- [What is expected]:
Filter the material below, copying each line that contains the string "with". Case counts.

----- Records

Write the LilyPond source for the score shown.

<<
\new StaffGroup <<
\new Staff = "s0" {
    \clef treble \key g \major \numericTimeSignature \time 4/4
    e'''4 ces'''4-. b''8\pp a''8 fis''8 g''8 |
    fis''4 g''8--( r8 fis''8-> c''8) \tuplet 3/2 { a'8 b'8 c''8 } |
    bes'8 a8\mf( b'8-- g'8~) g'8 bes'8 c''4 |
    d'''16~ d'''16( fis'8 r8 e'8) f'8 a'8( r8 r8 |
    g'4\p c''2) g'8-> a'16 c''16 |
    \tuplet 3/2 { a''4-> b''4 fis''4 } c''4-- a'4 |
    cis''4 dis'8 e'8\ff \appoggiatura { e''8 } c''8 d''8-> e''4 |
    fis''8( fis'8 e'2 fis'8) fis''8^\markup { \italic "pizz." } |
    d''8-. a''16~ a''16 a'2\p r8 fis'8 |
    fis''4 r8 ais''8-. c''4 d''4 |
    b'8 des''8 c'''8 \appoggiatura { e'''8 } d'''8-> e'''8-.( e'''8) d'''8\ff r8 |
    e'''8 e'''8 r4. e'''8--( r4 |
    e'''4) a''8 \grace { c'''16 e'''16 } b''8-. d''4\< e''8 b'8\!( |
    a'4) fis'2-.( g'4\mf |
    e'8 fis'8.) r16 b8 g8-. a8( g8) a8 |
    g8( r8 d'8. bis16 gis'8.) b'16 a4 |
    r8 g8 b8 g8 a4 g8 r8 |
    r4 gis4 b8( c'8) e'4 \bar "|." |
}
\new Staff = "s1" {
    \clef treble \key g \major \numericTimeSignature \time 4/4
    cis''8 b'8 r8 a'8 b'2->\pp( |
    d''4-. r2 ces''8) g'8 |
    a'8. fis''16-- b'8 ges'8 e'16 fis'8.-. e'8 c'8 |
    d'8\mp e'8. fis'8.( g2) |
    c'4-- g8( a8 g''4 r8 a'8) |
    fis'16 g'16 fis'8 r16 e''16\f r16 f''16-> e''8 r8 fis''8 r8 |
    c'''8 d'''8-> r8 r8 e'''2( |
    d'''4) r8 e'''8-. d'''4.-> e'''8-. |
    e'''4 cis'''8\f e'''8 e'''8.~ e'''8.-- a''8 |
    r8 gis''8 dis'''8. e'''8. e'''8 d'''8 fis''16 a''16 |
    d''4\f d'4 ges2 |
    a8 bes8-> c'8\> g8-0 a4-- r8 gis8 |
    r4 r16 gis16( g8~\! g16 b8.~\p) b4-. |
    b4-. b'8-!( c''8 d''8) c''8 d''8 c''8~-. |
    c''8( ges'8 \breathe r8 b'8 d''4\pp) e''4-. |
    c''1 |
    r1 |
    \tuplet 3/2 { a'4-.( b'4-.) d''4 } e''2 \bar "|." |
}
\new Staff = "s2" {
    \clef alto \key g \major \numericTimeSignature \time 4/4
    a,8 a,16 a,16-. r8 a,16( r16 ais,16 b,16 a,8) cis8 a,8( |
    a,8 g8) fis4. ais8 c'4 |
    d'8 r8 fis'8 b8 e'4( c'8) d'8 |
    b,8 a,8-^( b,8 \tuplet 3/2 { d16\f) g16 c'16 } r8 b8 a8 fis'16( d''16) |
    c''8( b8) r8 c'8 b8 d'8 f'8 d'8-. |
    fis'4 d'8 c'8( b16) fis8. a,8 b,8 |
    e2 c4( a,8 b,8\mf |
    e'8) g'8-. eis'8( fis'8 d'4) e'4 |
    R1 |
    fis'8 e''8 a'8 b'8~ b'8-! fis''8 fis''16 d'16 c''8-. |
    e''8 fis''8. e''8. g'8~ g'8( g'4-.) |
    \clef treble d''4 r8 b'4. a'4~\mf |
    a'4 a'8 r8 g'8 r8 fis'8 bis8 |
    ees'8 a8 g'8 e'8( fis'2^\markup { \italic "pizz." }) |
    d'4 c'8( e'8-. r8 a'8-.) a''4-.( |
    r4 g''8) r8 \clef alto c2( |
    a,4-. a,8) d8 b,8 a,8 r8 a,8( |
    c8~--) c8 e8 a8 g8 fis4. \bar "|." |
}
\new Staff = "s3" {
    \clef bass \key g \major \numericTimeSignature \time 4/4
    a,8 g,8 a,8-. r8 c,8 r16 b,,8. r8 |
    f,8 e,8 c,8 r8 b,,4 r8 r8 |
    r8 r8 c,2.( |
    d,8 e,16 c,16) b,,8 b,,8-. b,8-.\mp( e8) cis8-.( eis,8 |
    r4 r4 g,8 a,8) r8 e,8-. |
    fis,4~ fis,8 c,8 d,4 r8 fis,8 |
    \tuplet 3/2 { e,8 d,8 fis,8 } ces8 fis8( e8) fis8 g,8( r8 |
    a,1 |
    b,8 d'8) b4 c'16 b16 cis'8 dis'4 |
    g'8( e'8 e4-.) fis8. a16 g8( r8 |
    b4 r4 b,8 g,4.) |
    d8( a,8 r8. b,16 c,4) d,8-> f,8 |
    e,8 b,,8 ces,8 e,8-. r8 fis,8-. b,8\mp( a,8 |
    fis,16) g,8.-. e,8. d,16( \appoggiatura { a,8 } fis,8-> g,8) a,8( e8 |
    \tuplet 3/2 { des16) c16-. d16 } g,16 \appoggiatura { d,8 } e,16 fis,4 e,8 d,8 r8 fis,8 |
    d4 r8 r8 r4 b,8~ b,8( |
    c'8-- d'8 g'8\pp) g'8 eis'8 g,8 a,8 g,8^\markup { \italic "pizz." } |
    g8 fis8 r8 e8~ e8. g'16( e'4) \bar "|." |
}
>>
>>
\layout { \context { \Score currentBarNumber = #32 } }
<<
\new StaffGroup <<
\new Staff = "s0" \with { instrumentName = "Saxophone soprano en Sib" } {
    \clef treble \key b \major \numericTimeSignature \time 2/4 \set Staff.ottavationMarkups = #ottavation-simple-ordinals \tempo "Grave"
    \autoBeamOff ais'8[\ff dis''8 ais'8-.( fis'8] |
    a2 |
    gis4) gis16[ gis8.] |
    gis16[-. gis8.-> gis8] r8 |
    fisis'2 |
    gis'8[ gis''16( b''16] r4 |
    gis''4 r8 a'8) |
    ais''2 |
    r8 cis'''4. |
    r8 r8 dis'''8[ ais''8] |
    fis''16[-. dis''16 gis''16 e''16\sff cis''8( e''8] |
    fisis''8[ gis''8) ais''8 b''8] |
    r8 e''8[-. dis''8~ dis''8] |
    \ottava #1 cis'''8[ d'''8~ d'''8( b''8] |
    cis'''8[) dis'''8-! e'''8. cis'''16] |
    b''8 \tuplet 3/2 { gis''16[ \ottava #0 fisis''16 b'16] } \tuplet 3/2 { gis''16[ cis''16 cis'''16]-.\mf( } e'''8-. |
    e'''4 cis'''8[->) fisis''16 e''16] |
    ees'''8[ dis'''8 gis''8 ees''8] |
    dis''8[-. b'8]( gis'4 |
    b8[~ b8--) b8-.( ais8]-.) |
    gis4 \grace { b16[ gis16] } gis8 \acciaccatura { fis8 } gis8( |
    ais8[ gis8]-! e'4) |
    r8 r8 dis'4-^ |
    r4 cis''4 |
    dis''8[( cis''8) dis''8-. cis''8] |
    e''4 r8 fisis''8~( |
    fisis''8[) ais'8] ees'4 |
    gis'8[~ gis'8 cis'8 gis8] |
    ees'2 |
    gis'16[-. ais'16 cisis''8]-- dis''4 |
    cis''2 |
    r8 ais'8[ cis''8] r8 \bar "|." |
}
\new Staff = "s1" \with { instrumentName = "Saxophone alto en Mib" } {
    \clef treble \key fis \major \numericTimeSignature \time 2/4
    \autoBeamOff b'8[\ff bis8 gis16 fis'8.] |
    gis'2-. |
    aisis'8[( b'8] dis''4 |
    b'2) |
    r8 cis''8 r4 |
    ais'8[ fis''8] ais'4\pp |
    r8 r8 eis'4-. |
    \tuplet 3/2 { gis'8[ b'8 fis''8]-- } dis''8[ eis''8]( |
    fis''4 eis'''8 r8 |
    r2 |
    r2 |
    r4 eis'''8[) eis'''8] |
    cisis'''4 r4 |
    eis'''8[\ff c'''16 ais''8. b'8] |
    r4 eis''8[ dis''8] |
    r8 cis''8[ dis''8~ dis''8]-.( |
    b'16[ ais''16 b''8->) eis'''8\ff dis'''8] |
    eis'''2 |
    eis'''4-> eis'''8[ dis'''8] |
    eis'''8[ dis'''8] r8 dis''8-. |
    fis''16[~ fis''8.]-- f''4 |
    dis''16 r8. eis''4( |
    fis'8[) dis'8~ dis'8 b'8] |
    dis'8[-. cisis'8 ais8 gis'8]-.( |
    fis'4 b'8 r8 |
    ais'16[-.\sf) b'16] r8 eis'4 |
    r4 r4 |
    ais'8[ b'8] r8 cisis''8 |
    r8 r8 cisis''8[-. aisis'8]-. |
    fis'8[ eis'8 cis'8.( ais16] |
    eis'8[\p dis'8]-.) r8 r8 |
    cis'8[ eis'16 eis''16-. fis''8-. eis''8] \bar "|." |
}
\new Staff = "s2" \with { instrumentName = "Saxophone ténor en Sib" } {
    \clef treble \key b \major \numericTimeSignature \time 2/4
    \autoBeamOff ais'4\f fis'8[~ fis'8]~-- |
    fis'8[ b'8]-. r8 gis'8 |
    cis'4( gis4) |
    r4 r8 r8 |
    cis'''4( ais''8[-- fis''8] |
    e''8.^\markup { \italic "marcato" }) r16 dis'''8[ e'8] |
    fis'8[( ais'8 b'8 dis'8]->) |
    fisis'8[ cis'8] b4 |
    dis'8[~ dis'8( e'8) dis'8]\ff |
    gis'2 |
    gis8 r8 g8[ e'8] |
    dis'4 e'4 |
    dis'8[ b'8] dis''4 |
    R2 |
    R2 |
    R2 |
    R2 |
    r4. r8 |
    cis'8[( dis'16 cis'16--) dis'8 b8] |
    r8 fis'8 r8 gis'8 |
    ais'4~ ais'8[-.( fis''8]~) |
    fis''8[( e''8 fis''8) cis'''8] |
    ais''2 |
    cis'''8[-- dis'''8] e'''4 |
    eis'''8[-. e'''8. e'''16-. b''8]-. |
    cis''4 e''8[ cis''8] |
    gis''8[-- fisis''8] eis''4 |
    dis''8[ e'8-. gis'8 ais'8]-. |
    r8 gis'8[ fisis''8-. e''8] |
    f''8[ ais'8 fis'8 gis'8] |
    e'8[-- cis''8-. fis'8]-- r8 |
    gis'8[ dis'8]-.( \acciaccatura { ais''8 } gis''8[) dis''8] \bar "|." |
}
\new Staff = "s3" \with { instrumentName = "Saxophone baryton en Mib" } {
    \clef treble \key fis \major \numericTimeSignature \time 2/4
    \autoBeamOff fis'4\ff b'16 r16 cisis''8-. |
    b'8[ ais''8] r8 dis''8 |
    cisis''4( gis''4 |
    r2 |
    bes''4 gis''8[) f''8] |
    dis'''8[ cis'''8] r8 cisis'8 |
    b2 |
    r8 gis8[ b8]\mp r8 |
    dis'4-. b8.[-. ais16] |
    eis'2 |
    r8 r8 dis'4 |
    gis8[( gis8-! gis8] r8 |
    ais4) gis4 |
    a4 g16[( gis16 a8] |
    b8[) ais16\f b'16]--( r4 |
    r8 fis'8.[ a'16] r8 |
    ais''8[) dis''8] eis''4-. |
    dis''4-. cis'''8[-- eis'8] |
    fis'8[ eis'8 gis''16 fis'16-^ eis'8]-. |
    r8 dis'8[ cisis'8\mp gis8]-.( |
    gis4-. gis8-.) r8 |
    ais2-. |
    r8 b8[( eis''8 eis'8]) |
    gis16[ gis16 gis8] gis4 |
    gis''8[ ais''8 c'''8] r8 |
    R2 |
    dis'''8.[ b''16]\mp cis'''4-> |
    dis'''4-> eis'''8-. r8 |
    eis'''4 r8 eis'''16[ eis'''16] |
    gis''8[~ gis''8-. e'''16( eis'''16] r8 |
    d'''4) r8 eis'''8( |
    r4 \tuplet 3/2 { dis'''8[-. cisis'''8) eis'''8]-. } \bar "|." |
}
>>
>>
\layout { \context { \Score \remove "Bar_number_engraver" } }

----------

- [Result of this exercise]:
\new Staff = "s0" \with { instrumentName = "Saxophone soprano en Sib" } {
\new Staff = "s1" \with { instrumentName = "Saxophone alto en Mib" } {
\new Staff = "s2" \with { instrumentName = "Saxophone ténor en Sib" } {
\new Staff = "s3" \with { instrumentName = "Saxophone baryton en Mib" } {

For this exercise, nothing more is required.